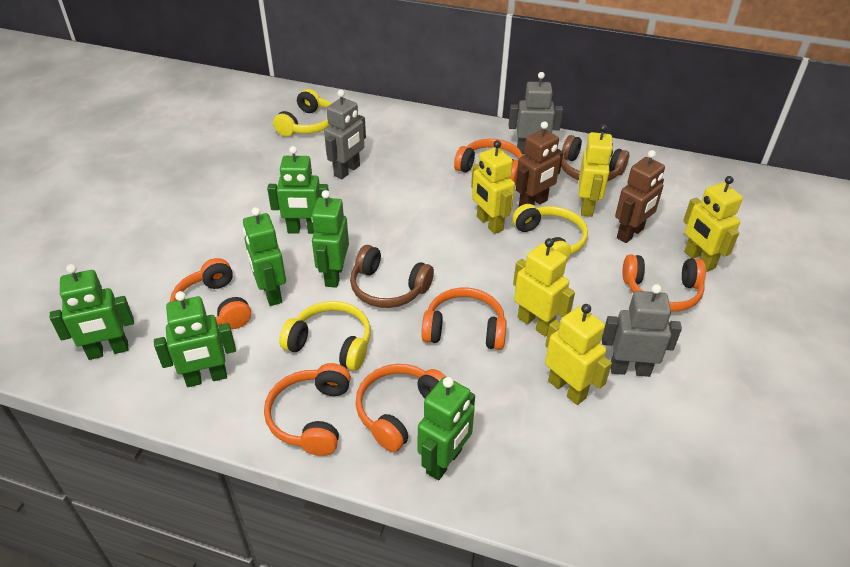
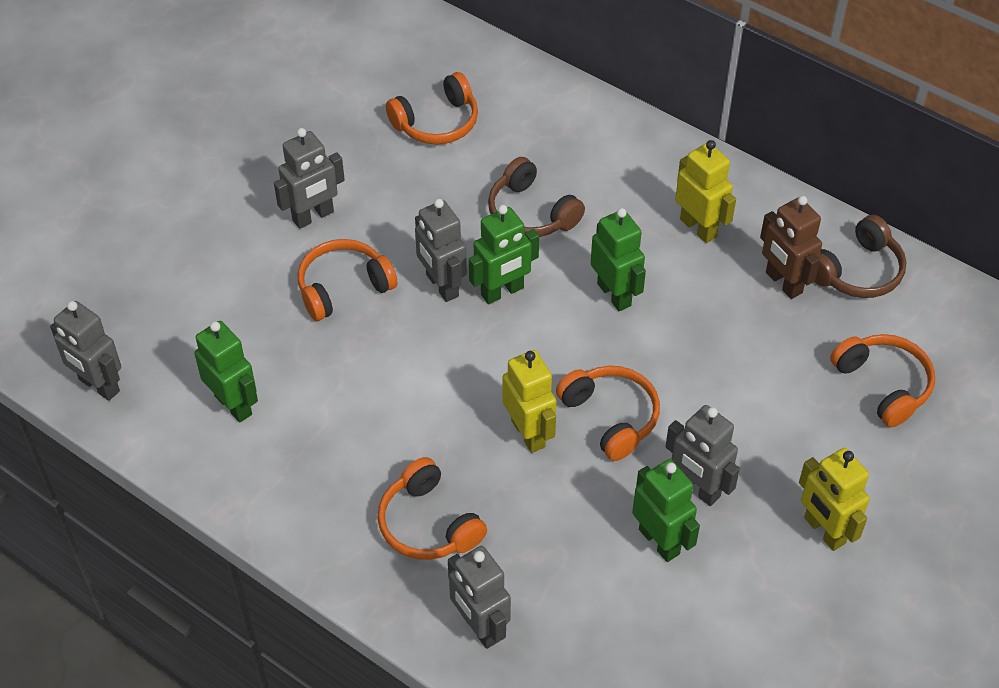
brown robot: [515,121,563,207] [615,150,665,243] = 2 -> [760,196,822,299] = 1
green robot: [50,264,134,360] [154,291,236,387] [243,207,286,306] [267,146,329,234] [311,190,349,288] [418,377,475,480] = 6 -> [194,321,258,423] [469,205,539,304] [591,208,646,311] [632,459,700,562] = 4
grey robot: [324,90,366,179] [509,72,563,154] [602,284,682,377] = 3 -> [50,301,121,401] [274,128,345,229] [415,199,467,302] [448,546,511,649] [665,405,740,506] = 5
orange headphones: [170,258,251,329] [264,363,351,456] [355,364,446,452] [421,288,507,350] [454,139,523,184] [622,254,706,312] = 6 -> [298,239,397,321] [378,457,487,560] [386,72,478,144] [556,366,660,461] [830,334,935,427] = 5
yellow headphones: [273,89,332,137] [279,301,371,371] [512,204,588,259] = 3 -> none = 0
yellow robot: [471,140,515,234] [513,238,575,337] [545,304,612,405] [578,124,613,217] [683,176,743,272] = 5 -> [502,350,556,453] [675,140,736,243] [799,448,870,551] = 3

- - - - -

Repeat only what runs from the first line of the records above to the line with "yellow headphones: [273,89,332,137]", both included, word for word, minus the pictures.

- Written response -
brown robot: [515,121,563,207] [615,150,665,243] = 2 -> [760,196,822,299] = 1
green robot: [50,264,134,360] [154,291,236,387] [243,207,286,306] [267,146,329,234] [311,190,349,288] [418,377,475,480] = 6 -> [194,321,258,423] [469,205,539,304] [591,208,646,311] [632,459,700,562] = 4
grey robot: [324,90,366,179] [509,72,563,154] [602,284,682,377] = 3 -> [50,301,121,401] [274,128,345,229] [415,199,467,302] [448,546,511,649] [665,405,740,506] = 5
orange headphones: [170,258,251,329] [264,363,351,456] [355,364,446,452] [421,288,507,350] [454,139,523,184] [622,254,706,312] = 6 -> [298,239,397,321] [378,457,487,560] [386,72,478,144] [556,366,660,461] [830,334,935,427] = 5
yellow headphones: [273,89,332,137] [279,301,371,371] [512,204,588,259] = 3 -> none = 0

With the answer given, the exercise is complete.